■ DESCRIPTION OF THE TASK ■
The data below is to be repeated in full, exactly as shown.

■ RECORDS PROVIDED ■
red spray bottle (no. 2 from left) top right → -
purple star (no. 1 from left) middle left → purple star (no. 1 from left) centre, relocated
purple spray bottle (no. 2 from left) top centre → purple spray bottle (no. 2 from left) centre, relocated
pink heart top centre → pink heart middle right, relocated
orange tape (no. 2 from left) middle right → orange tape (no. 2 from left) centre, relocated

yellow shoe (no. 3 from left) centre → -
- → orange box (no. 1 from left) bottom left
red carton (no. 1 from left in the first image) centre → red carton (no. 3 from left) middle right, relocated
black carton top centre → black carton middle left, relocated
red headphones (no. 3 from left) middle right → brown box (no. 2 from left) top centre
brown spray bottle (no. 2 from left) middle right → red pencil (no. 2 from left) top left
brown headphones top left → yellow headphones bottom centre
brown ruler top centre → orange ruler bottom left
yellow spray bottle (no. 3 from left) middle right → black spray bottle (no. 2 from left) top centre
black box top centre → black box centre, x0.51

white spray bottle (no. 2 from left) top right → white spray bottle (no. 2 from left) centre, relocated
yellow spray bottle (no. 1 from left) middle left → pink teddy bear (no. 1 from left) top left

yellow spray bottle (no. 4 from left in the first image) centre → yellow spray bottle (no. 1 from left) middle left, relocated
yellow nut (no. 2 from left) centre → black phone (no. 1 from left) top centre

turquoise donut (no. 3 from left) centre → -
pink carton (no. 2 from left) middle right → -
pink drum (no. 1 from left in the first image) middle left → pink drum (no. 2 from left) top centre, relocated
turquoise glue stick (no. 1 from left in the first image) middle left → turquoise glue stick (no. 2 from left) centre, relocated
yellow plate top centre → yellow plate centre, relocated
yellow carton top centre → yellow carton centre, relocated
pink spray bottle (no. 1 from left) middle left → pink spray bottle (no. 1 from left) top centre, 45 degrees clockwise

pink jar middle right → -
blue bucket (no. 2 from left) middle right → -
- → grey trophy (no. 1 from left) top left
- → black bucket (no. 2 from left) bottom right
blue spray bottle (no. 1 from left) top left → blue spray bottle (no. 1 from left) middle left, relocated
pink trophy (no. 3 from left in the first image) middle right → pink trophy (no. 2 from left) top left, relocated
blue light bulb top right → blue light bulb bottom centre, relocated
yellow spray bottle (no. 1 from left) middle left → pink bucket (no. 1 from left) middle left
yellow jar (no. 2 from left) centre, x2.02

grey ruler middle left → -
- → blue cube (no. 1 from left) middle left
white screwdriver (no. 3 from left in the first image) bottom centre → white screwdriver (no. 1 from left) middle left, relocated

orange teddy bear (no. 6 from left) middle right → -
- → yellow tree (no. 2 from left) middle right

■ REPLY ■
red spray bottle (no. 2 from left) top right → -
purple star (no. 1 from left) middle left → purple star (no. 1 from left) centre, relocated
purple spray bottle (no. 2 from left) top centre → purple spray bottle (no. 2 from left) centre, relocated
pink heart top centre → pink heart middle right, relocated
orange tape (no. 2 from left) middle right → orange tape (no. 2 from left) centre, relocated

yellow shoe (no. 3 from left) centre → -
- → orange box (no. 1 from left) bottom left
red carton (no. 1 from left in the first image) centre → red carton (no. 3 from left) middle right, relocated
black carton top centre → black carton middle left, relocated
red headphones (no. 3 from left) middle right → brown box (no. 2 from left) top centre
brown spray bottle (no. 2 from left) middle right → red pencil (no. 2 from left) top left
brown headphones top left → yellow headphones bottom centre
brown ruler top centre → orange ruler bottom left
yellow spray bottle (no. 3 from left) middle right → black spray bottle (no. 2 from left) top centre
black box top centre → black box centre, x0.51

white spray bottle (no. 2 from left) top right → white spray bottle (no. 2 from left) centre, relocated
yellow spray bottle (no. 1 from left) middle left → pink teddy bear (no. 1 from left) top left

yellow spray bottle (no. 4 from left in the first image) centre → yellow spray bottle (no. 1 from left) middle left, relocated
yellow nut (no. 2 from left) centre → black phone (no. 1 from left) top centre

turquoise donut (no. 3 from left) centre → -
pink carton (no. 2 from left) middle right → -
pink drum (no. 1 from left in the first image) middle left → pink drum (no. 2 from left) top centre, relocated
turquoise glue stick (no. 1 from left in the first image) middle left → turquoise glue stick (no. 2 from left) centre, relocated
yellow plate top centre → yellow plate centre, relocated
yellow carton top centre → yellow carton centre, relocated
pink spray bottle (no. 1 from left) middle left → pink spray bottle (no. 1 from left) top centre, 45 degrees clockwise

pink jar middle right → -
blue bucket (no. 2 from left) middle right → -
- → grey trophy (no. 1 from left) top left
- → black bucket (no. 2 from left) bottom right
blue spray bottle (no. 1 from left) top left → blue spray bottle (no. 1 from left) middle left, relocated
pink trophy (no. 3 from left in the first image) middle right → pink trophy (no. 2 from left) top left, relocated
blue light bulb top right → blue light bulb bottom centre, relocated
yellow spray bottle (no. 1 from left) middle left → pink bucket (no. 1 from left) middle left
yellow jar (no. 2 from left) centre, x2.02

grey ruler middle left → -
- → blue cube (no. 1 from left) middle left
white screwdriver (no. 3 from left in the first image) bottom centre → white screwdriver (no. 1 from left) middle left, relocated

orange teddy bear (no. 6 from left) middle right → -
- → yellow tree (no. 2 from left) middle right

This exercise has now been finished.